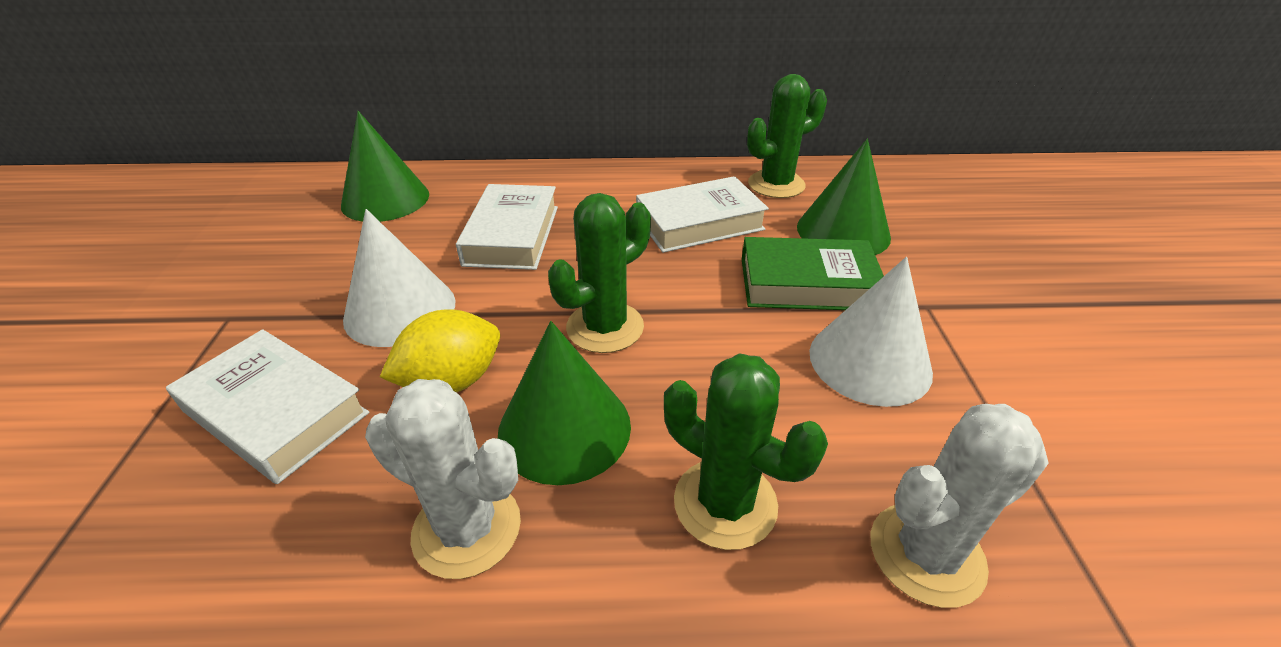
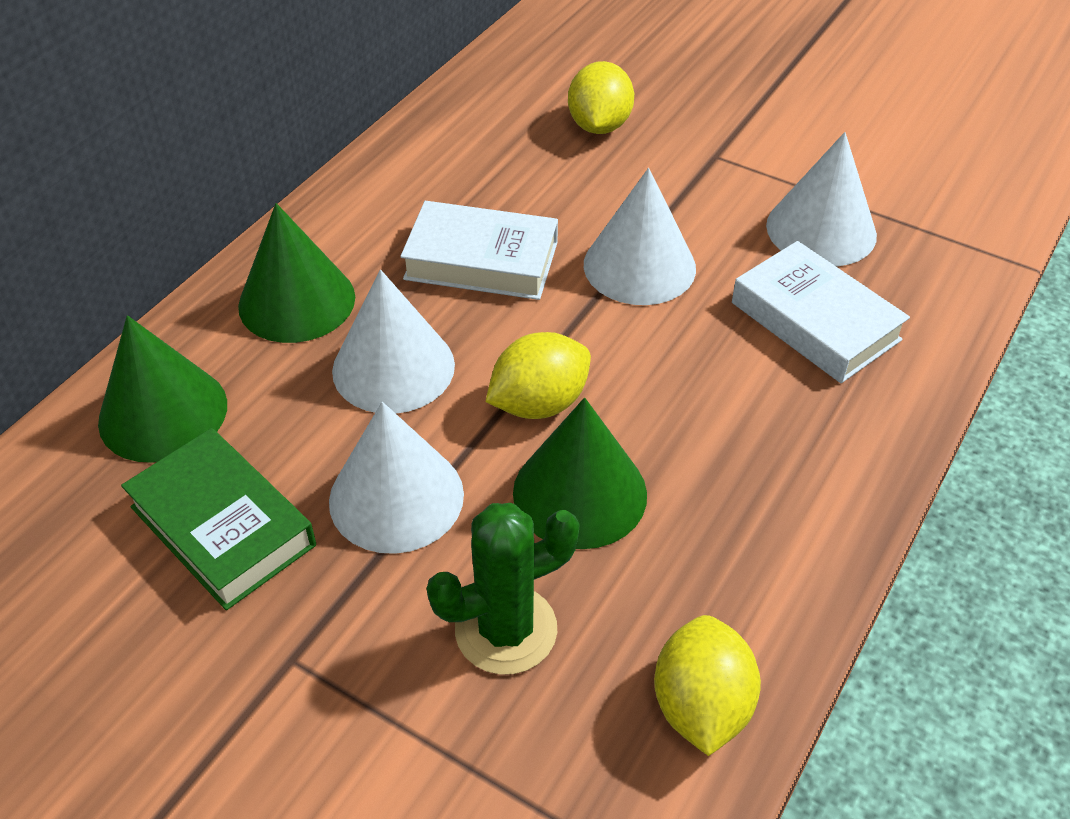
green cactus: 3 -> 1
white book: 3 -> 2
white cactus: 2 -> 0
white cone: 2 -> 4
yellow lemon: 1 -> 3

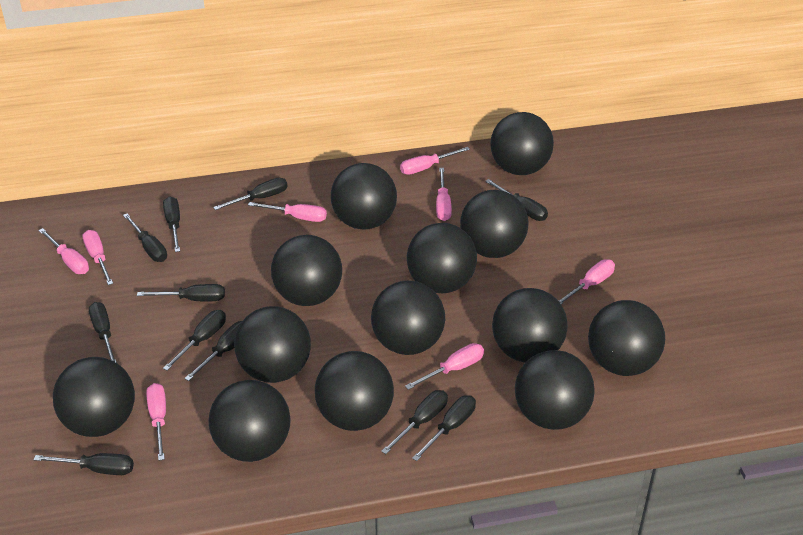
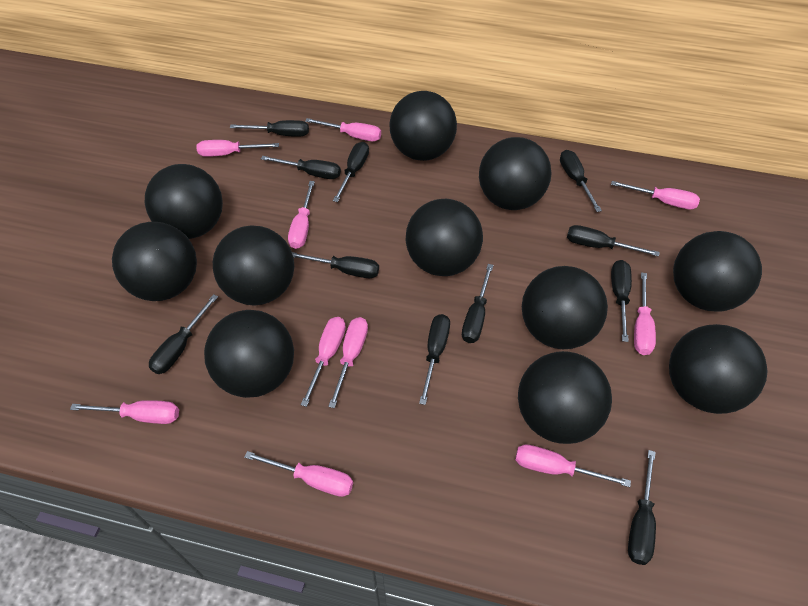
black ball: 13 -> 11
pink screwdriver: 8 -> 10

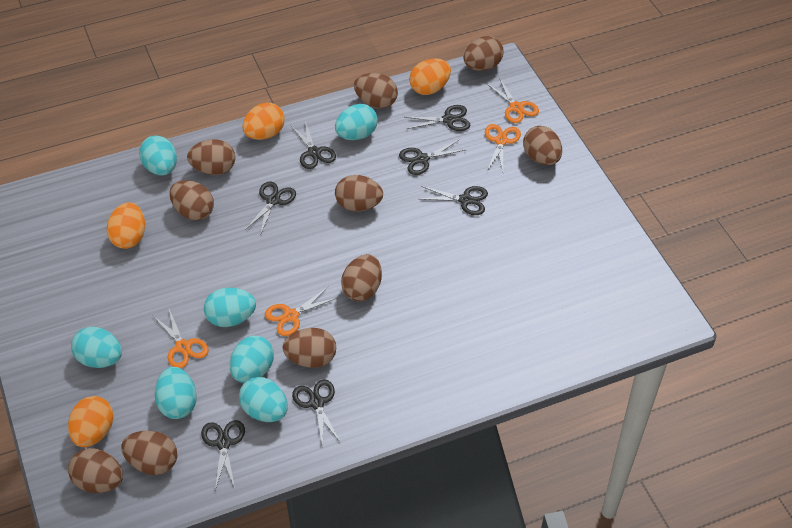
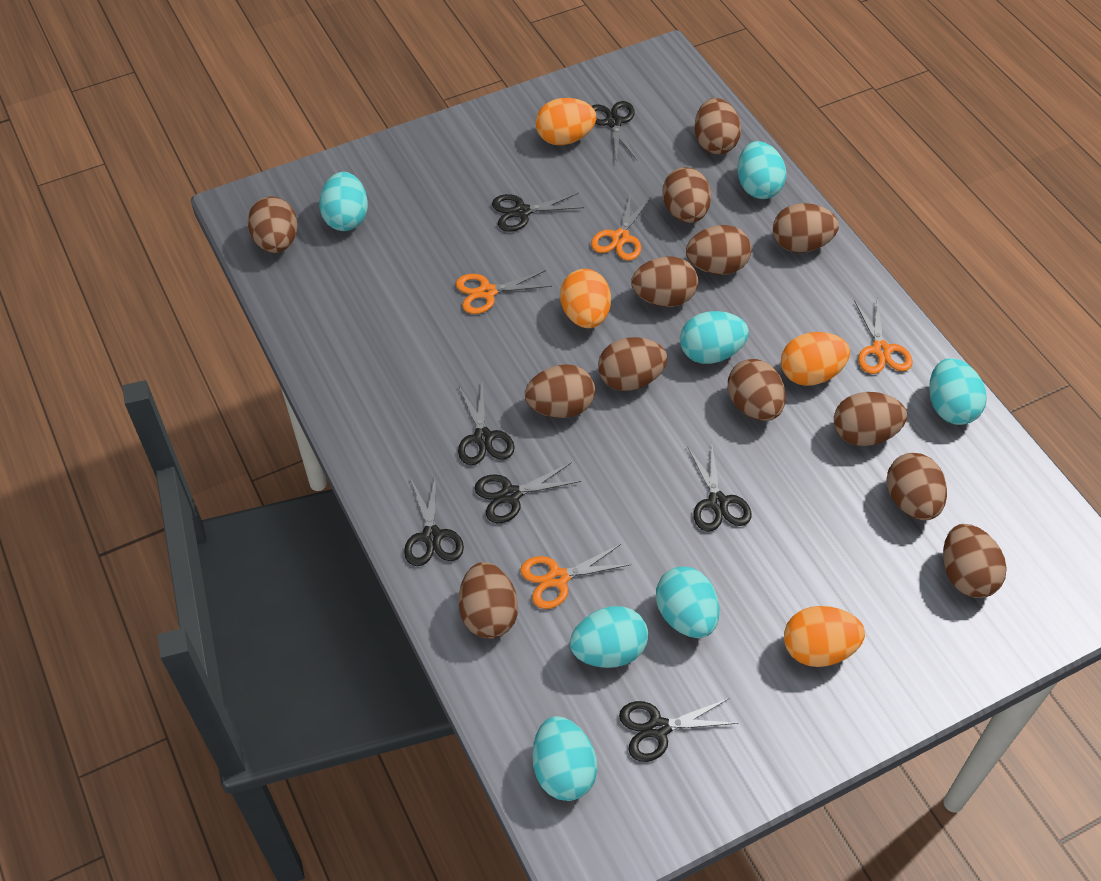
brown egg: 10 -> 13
■ ■ ■ ■ ■
### WHAT YOU ARE ASKED TO DO
Read through the material above, and whenever a line contains "white", copy it.

### ANSWER AREA
white book: 3 -> 2
white cactus: 2 -> 0
white cone: 2 -> 4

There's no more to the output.